▶ [What this task involves]:
Nothing but the lines from the line that contains "Given the image: H&E-stained" through the line that contains "Image attached. H&E-stained" should appear in the output, each reproduced exactly.

Data items:
==========
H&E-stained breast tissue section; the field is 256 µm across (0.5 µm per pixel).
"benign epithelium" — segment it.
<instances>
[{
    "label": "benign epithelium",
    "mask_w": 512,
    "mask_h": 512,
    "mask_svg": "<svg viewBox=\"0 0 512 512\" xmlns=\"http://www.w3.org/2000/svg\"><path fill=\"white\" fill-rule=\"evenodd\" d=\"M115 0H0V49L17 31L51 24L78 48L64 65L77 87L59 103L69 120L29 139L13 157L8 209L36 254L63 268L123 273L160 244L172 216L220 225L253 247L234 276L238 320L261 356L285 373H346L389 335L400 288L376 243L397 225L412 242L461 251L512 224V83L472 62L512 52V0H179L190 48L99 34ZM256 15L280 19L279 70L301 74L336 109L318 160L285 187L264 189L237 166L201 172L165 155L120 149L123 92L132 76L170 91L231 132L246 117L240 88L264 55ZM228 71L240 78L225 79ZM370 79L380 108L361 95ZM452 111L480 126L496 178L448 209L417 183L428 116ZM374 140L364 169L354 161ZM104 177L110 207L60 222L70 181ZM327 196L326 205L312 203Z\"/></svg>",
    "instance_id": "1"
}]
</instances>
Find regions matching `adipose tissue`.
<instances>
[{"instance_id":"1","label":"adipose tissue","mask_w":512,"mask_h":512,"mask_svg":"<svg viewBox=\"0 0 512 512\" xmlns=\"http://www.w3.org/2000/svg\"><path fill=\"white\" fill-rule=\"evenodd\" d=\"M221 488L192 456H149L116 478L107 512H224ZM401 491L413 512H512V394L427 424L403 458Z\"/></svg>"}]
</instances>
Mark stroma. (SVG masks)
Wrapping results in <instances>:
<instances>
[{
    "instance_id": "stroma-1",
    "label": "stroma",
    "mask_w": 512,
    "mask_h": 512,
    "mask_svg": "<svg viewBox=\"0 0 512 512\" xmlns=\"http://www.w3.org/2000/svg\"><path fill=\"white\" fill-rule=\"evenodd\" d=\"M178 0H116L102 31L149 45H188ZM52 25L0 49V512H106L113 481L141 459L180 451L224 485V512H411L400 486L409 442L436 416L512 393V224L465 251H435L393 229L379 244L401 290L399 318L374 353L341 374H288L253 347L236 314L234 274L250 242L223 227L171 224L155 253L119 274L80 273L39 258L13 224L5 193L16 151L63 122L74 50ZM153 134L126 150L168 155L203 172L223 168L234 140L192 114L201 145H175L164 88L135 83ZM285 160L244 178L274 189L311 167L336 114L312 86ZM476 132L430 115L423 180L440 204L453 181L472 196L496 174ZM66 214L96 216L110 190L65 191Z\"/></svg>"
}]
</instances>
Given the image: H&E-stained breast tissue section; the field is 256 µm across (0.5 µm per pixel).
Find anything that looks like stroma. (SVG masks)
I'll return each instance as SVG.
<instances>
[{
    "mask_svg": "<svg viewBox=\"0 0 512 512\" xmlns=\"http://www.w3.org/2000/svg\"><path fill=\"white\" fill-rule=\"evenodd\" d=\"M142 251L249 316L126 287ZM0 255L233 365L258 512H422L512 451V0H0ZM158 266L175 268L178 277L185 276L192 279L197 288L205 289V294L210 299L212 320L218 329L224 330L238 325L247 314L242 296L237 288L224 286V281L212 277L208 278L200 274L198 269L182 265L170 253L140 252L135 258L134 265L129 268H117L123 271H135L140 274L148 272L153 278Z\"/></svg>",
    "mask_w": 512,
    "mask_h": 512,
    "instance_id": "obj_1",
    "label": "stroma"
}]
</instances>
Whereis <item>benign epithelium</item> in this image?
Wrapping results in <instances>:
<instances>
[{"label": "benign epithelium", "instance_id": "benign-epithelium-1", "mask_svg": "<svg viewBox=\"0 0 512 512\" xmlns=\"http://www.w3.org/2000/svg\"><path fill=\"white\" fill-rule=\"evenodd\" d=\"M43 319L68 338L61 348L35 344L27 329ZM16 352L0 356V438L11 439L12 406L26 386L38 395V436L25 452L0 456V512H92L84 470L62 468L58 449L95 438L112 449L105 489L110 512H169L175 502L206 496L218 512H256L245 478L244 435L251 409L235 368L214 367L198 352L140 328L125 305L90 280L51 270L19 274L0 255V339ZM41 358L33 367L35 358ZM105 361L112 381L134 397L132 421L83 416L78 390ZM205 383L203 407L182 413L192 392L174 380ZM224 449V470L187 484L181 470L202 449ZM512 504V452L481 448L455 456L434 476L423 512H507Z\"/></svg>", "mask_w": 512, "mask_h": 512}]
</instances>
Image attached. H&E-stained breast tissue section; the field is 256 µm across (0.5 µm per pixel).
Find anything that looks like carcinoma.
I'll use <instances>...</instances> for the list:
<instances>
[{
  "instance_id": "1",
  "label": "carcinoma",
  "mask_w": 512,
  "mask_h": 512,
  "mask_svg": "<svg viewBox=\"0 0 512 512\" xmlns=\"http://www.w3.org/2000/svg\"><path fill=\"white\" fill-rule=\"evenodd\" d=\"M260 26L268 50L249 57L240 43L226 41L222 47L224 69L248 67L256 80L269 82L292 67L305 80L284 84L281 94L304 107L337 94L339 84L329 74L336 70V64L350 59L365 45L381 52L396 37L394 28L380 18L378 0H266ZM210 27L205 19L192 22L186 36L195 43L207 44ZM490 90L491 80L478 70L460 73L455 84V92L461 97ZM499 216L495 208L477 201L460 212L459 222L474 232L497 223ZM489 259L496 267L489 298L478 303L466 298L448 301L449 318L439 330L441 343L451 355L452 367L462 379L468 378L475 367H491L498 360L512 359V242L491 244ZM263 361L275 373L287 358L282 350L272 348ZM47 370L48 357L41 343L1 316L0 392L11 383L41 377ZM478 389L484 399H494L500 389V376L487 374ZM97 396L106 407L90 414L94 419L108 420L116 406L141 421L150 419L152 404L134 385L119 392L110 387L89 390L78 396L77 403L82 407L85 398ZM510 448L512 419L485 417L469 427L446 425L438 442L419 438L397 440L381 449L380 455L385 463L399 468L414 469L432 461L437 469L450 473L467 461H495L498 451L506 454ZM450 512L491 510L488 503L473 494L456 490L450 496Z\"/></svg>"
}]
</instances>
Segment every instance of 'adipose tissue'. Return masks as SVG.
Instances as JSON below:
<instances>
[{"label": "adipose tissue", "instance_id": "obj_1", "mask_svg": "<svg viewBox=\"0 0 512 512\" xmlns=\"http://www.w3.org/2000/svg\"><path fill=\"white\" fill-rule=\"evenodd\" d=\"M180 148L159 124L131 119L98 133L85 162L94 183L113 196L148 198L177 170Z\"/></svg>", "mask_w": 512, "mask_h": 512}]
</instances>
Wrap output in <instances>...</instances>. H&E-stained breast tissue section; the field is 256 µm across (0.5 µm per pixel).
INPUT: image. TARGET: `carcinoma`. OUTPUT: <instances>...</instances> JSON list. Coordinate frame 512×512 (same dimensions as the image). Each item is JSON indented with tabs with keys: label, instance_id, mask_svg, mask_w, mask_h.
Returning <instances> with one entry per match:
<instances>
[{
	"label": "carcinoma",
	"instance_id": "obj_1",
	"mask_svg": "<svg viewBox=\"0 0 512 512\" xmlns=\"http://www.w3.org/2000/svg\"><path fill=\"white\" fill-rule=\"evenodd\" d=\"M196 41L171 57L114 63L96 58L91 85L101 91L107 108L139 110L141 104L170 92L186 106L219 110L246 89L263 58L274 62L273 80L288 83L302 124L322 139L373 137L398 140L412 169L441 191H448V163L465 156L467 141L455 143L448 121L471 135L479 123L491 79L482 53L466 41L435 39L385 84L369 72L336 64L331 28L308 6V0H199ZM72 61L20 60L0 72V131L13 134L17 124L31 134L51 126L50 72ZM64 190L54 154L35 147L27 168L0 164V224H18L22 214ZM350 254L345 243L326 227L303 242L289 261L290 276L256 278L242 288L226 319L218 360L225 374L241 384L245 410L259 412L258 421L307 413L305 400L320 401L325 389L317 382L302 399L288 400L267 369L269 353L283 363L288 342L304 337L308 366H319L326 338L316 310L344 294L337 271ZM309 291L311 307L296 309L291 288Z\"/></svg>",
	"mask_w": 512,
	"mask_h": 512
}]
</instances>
==========
▶ [Right answer]:
Given the image: H&E-stained breast tissue section; the field is 256 µm across (0.5 µm per pixel).
Find anything that looks like stroma. (SVG masks)
I'll return each instance as SVG.
<instances>
[{
    "mask_svg": "<svg viewBox=\"0 0 512 512\" xmlns=\"http://www.w3.org/2000/svg\"><path fill=\"white\" fill-rule=\"evenodd\" d=\"M142 251L249 316L126 287ZM0 255L233 365L258 512H422L512 451V0H0ZM158 266L175 268L178 277L185 276L192 279L197 288L205 289V294L210 299L212 320L218 329L224 330L238 325L247 314L242 296L237 288L224 286V281L212 277L208 278L200 274L198 269L182 265L170 253L140 252L135 258L134 265L129 268H117L123 271H135L140 274L148 272L153 278Z\"/></svg>",
    "mask_w": 512,
    "mask_h": 512,
    "instance_id": "obj_1",
    "label": "stroma"
}]
</instances>
Whereis <item>benign epithelium</item> in this image?
Wrapping results in <instances>:
<instances>
[{"label": "benign epithelium", "instance_id": "benign-epithelium-1", "mask_svg": "<svg viewBox=\"0 0 512 512\" xmlns=\"http://www.w3.org/2000/svg\"><path fill=\"white\" fill-rule=\"evenodd\" d=\"M43 319L68 338L61 348L35 344L27 329ZM16 352L0 356V438L11 439L12 406L26 386L38 395V436L25 452L0 456V512H92L84 470L62 468L58 449L95 438L112 449L105 489L110 512H169L175 502L206 496L218 512H256L245 478L244 435L251 409L235 368L214 367L198 352L140 328L125 305L90 280L51 270L19 274L0 255V339ZM41 358L33 367L35 358ZM105 361L112 381L134 397L132 421L83 416L78 390ZM205 383L203 407L182 413L192 392L174 380ZM224 449V470L187 484L181 470L202 449ZM512 504V452L481 448L455 456L434 476L423 512H507Z\"/></svg>", "mask_w": 512, "mask_h": 512}]
</instances>
Image attached. H&E-stained breast tissue section; the field is 256 µm across (0.5 µm per pixel).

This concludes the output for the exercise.